- [Exercise directions]: Scan the material for "blue". Copy every line it appears in.

- [Exercise data]:
────────────────────

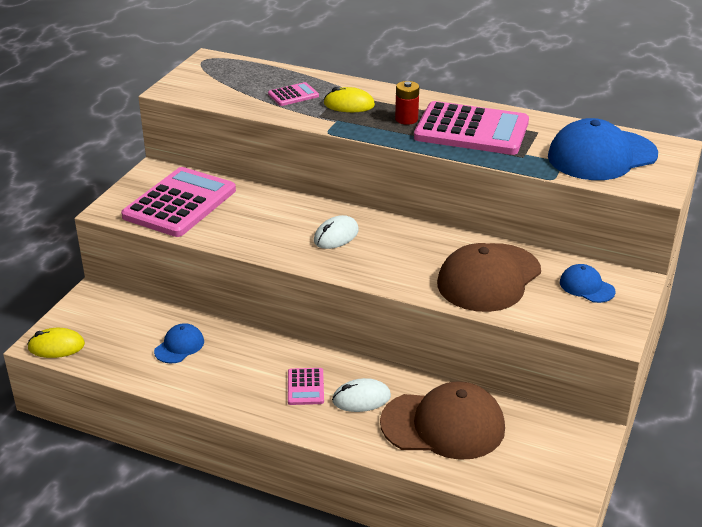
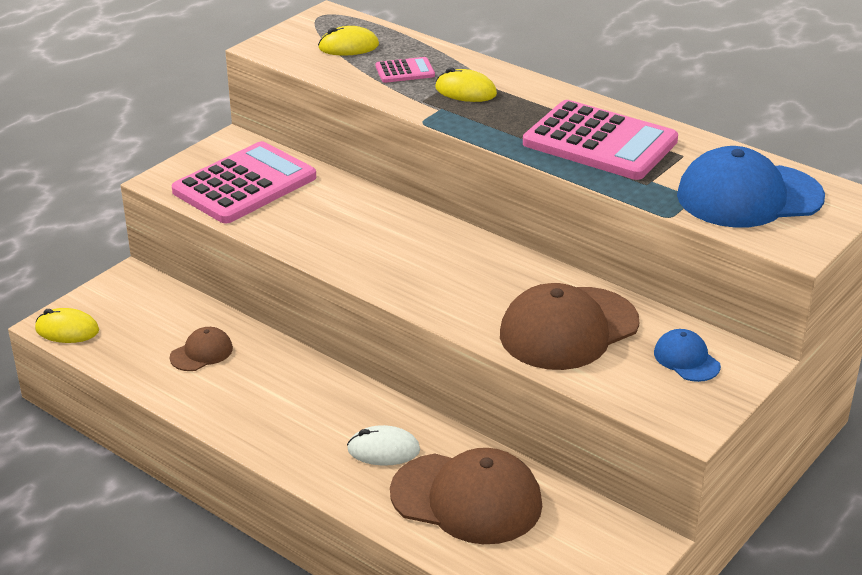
camera: 15 degrees right, 0 degrees up
(179, 346) = (201, 353): blue cap -> brown cap
(238, 81) = (348, 46): none -> yellow mouse
(305, 387) = (324, 425): pink calculator -> none
(336, 236) = (408, 249): white mouse -> none
(406, 119) = (526, 118): red battery -> none

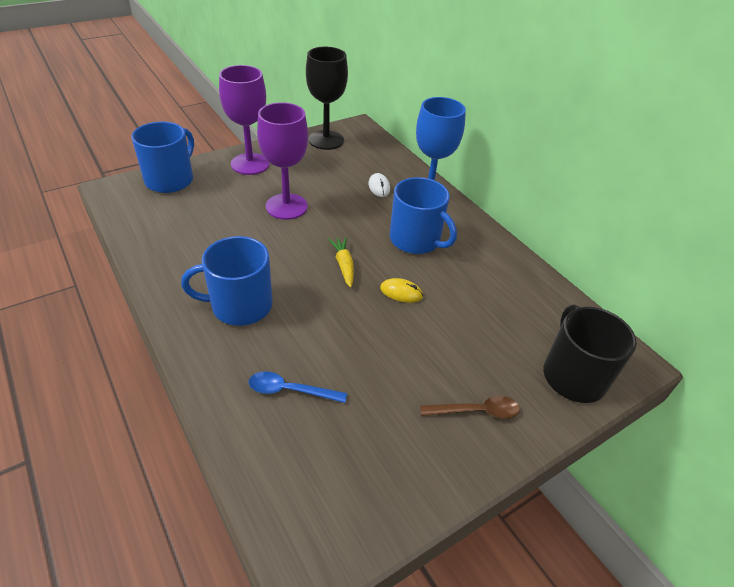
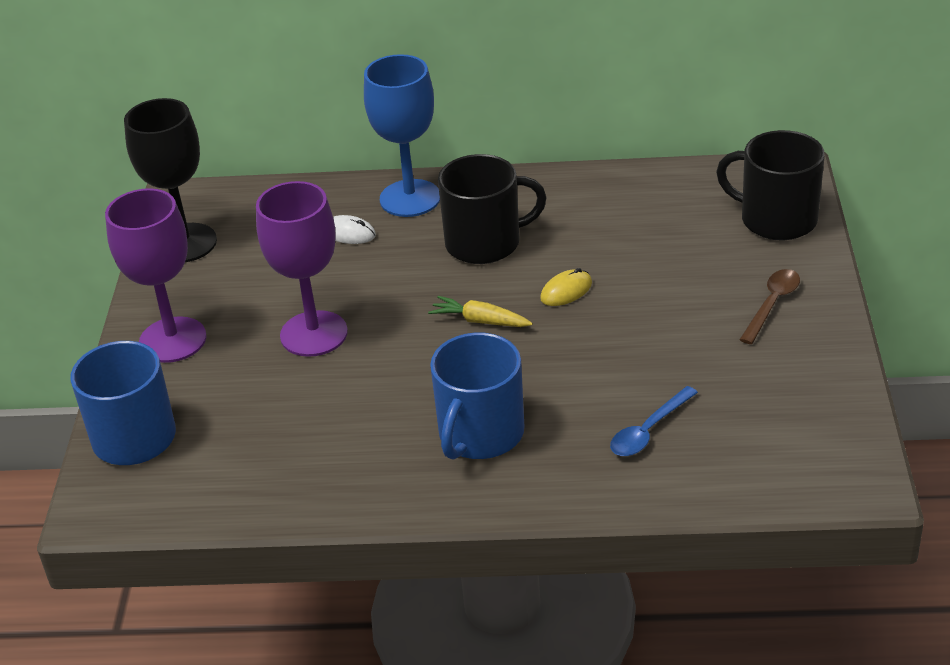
camera: 50 degrees left, 5 degrees down
(416, 240) = (485, 243): blue mug -> black mug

────────────────────

- [Answer to the problem]:
(179, 346) = (201, 353): blue cap -> brown cap
(416, 240) = (485, 243): blue mug -> black mug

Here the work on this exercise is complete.